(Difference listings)
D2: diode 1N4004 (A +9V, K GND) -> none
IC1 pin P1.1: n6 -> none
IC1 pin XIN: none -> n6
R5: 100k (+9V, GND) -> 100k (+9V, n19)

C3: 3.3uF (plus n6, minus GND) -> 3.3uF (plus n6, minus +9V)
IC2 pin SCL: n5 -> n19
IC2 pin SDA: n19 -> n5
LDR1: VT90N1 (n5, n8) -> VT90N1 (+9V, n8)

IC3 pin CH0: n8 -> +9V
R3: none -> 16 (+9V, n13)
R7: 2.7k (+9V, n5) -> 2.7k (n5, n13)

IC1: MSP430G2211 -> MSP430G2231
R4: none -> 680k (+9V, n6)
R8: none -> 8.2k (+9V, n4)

* Required action *
Set down exactly the lines from the one that contains "LDR1: VT90N1 (n5, n8) -> VT90N1 (+9V, n8)" to the final line above, both included, and nothing more.

* Answer section *
LDR1: VT90N1 (n5, n8) -> VT90N1 (+9V, n8)

IC3 pin CH0: n8 -> +9V
R3: none -> 16 (+9V, n13)
R7: 2.7k (+9V, n5) -> 2.7k (n5, n13)

IC1: MSP430G2211 -> MSP430G2231
R4: none -> 680k (+9V, n6)
R8: none -> 8.2k (+9V, n4)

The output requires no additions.